Start of Given data

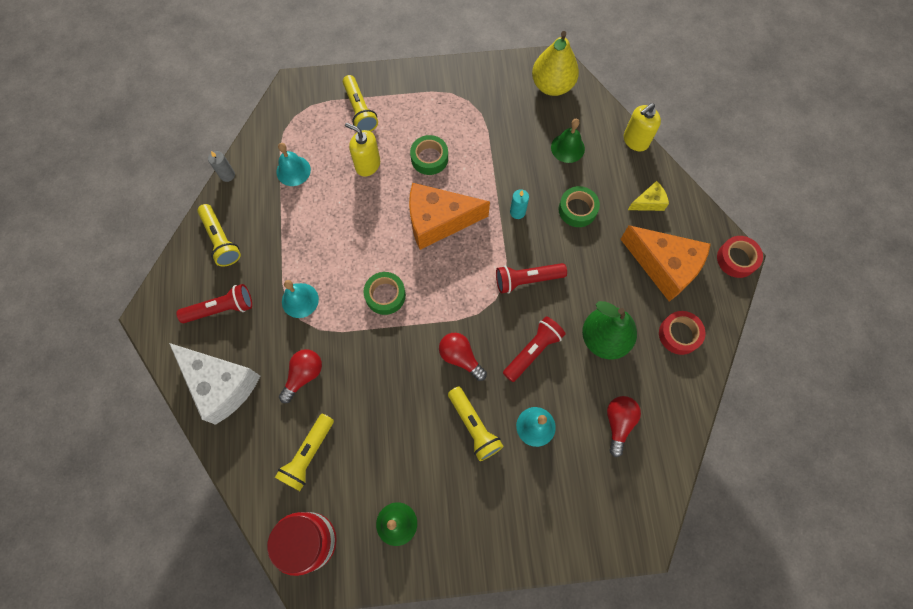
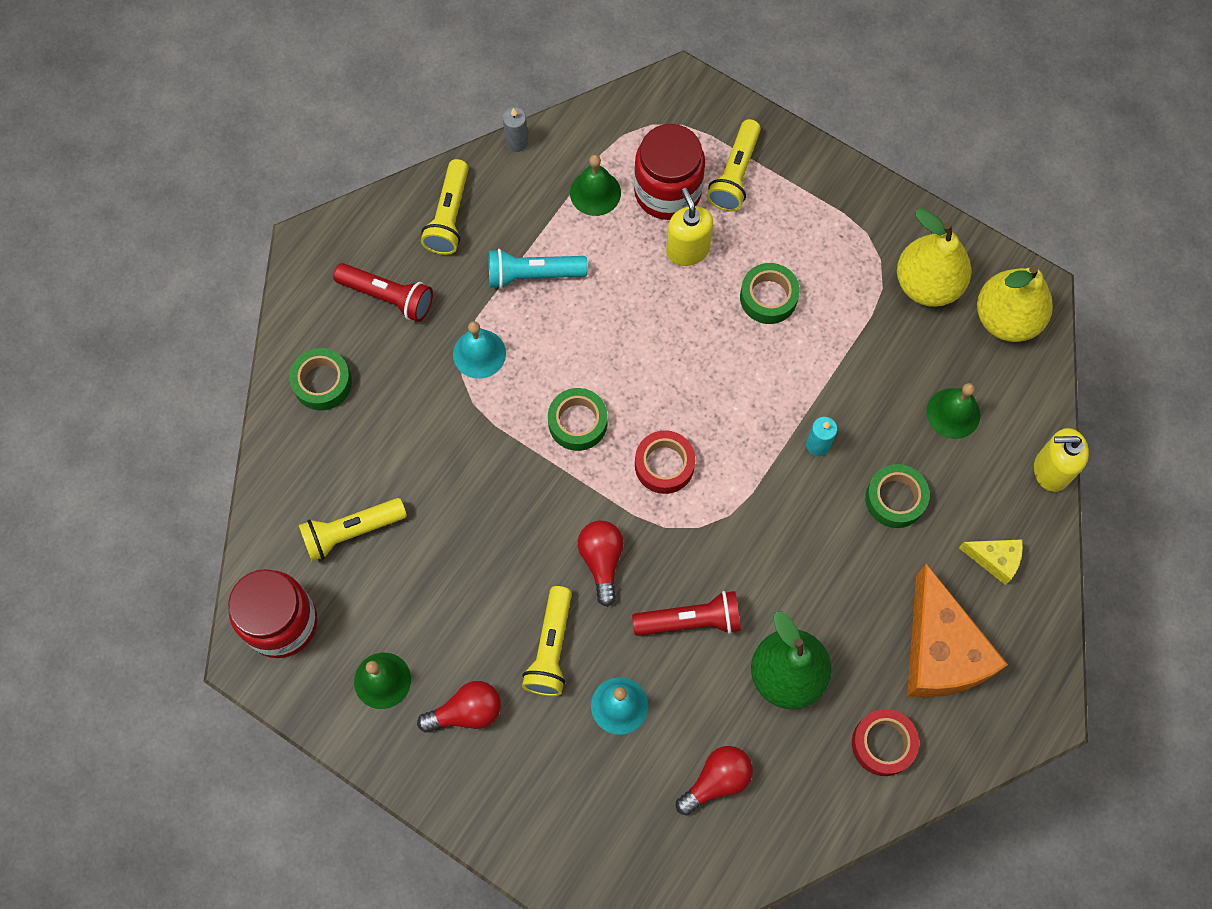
camera: 40 degrees right, 0 degrees up
white cheese [169,343,260,425] -> green tape [289,348,352,411]
turquoise bell [276,143,311,186] -> green bell [570,155,621,216]
red light bulb [279,349,322,403] -> red light bulb moved to [417,681,501,732]
orange cheese [409,183,490,250] -> none
red flashlight [496,263,567,293] -> none
red tape [717,236,763,278] -> red tape moved to [635,430,695,494]
none -> turquoise flashlight [488,249,588,289]
none -> red jar [634,124,705,220]
none -> yellow pear [897,208,971,307]

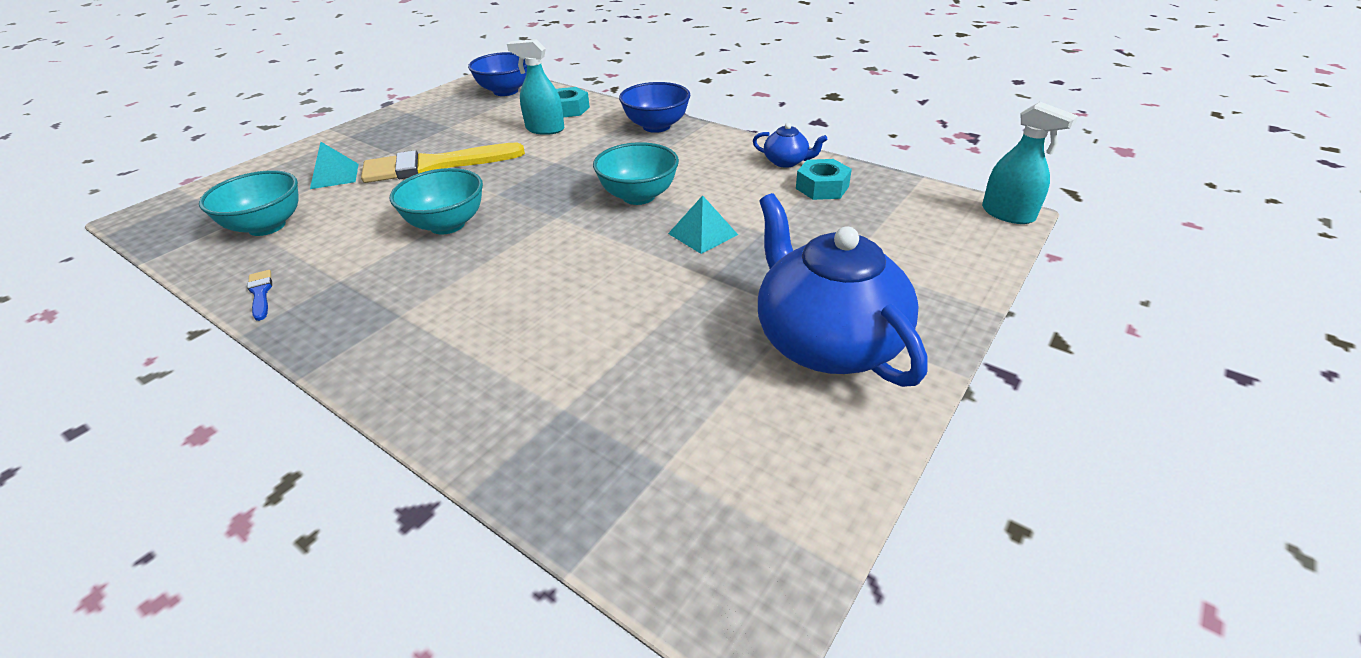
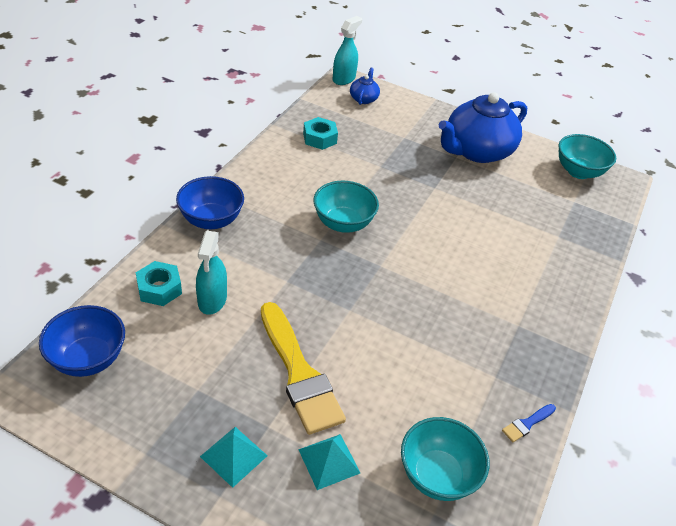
camera: 105 degrees left, 5 degrees up
turquoise bowl [390,168,483,234] -> turquoise bowl moved to [558,134,616,179]
turquoise pyramid [668,195,738,254] -> turquoise pyramid moved to [200,427,268,488]
blue teapot [753,123,827,168] -> blue teapot moved to [350,68,380,105]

End of Given data

Activity
Pull every line containing the word "green" out of the listing.

Answer
white cheese [169,343,260,425] -> green tape [289,348,352,411]
turquoise bell [276,143,311,186] -> green bell [570,155,621,216]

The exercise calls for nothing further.